##### RECORDS FOR THE TASK

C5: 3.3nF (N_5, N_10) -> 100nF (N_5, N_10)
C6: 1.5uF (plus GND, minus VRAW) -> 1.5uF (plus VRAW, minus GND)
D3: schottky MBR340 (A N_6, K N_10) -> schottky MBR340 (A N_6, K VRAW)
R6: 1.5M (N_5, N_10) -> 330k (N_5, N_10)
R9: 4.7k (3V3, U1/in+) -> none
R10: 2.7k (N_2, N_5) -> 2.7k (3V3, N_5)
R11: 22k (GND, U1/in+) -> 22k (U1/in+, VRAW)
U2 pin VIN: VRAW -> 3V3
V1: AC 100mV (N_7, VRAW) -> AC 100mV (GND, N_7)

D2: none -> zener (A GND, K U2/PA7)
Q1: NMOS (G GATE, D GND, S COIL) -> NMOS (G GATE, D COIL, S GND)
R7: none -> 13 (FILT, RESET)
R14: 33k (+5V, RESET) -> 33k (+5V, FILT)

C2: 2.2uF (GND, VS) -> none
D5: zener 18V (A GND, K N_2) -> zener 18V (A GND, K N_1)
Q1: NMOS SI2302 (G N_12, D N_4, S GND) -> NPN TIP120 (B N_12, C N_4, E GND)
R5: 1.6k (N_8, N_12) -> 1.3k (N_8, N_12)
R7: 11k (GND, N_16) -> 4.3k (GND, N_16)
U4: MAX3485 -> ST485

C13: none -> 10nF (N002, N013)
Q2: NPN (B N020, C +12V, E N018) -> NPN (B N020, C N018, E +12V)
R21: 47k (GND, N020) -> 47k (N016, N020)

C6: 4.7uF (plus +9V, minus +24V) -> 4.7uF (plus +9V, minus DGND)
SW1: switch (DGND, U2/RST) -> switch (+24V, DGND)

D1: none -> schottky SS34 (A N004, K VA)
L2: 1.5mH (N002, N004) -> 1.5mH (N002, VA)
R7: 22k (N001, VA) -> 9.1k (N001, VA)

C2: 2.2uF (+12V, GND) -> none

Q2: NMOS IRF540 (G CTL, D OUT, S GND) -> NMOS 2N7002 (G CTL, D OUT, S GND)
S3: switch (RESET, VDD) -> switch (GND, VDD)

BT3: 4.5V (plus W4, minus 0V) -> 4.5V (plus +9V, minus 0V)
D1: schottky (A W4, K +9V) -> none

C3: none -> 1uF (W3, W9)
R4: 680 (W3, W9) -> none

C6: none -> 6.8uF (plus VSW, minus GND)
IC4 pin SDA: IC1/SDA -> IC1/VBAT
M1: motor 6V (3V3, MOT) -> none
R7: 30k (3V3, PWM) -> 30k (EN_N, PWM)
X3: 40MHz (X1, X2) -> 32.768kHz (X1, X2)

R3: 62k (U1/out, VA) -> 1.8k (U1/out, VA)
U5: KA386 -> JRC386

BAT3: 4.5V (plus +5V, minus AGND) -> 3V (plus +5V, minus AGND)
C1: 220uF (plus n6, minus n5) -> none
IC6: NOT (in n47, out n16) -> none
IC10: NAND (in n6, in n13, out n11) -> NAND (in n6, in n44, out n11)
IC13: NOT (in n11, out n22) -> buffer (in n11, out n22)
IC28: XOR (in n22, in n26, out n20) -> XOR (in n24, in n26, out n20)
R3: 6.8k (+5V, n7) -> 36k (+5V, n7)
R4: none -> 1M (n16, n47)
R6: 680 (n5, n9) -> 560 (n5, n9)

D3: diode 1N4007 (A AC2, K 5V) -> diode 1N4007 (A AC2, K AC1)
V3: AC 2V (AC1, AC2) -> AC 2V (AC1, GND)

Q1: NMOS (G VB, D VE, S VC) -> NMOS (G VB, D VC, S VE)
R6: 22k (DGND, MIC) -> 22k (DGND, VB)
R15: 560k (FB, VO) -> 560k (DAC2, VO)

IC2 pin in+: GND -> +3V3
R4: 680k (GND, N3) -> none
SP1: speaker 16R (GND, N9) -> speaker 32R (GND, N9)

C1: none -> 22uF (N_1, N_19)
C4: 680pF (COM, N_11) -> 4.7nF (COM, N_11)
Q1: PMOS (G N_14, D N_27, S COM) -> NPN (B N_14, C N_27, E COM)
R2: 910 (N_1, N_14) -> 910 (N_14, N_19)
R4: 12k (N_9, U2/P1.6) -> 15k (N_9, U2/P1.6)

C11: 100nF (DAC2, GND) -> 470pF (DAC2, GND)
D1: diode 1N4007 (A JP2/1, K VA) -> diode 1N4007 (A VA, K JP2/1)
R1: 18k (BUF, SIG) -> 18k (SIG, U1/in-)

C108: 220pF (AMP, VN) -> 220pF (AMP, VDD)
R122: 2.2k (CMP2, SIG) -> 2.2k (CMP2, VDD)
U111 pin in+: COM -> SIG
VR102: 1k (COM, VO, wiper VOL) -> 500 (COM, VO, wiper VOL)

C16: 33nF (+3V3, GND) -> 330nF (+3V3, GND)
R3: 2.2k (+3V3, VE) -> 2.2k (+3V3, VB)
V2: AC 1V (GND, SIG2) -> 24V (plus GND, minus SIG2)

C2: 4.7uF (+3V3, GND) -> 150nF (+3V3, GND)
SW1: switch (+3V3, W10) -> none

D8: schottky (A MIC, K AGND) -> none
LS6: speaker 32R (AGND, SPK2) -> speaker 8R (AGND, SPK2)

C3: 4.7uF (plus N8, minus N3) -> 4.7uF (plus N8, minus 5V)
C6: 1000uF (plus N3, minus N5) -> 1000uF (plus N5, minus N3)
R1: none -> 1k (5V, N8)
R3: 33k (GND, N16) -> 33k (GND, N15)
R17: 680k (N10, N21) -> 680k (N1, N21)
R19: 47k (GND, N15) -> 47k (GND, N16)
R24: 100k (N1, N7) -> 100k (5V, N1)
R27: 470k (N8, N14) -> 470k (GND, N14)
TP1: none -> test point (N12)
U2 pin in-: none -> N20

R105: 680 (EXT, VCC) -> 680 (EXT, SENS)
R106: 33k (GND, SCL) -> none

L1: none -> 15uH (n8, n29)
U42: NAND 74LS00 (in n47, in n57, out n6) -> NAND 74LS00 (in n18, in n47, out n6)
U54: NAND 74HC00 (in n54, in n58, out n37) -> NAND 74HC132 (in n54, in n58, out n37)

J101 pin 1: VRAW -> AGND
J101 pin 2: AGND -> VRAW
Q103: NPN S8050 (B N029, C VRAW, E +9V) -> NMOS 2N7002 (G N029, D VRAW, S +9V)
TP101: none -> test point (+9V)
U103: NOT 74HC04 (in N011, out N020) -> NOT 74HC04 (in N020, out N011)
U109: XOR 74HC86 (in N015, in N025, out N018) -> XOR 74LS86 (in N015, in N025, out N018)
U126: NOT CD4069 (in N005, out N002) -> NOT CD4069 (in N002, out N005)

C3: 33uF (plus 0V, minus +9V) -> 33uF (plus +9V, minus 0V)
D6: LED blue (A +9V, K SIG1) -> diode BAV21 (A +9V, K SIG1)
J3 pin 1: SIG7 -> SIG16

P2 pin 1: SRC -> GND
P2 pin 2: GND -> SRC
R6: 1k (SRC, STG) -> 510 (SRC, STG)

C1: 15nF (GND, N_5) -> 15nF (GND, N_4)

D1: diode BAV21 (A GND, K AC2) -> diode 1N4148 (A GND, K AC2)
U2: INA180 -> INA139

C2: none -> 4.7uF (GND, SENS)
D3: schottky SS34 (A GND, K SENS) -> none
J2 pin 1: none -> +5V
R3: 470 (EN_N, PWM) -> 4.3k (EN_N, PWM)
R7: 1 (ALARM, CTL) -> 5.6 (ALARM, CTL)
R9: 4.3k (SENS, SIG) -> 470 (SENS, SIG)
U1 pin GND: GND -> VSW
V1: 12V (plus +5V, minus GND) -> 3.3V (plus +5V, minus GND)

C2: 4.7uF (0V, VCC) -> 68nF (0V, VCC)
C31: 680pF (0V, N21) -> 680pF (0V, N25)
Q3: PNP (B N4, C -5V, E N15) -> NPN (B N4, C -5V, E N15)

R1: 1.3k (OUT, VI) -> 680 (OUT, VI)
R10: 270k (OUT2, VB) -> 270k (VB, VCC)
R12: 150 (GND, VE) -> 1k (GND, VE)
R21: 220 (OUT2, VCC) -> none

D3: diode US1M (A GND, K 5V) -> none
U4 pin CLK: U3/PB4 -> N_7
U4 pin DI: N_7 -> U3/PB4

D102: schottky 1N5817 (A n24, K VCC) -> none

##########

EXERCISE DESCRIPTION -> Could you repeat exactly the lines in the listing above from the one with "SW1: switch (+3V3, W10) -> none" down to the one with "R3: 33k (GND, N16) -> 33k (GND, N15)"? Include both of those lines.

YOUR SOLUTION ->
SW1: switch (+3V3, W10) -> none

D8: schottky (A MIC, K AGND) -> none
LS6: speaker 32R (AGND, SPK2) -> speaker 8R (AGND, SPK2)

C3: 4.7uF (plus N8, minus N3) -> 4.7uF (plus N8, minus 5V)
C6: 1000uF (plus N3, minus N5) -> 1000uF (plus N5, minus N3)
R1: none -> 1k (5V, N8)
R3: 33k (GND, N16) -> 33k (GND, N15)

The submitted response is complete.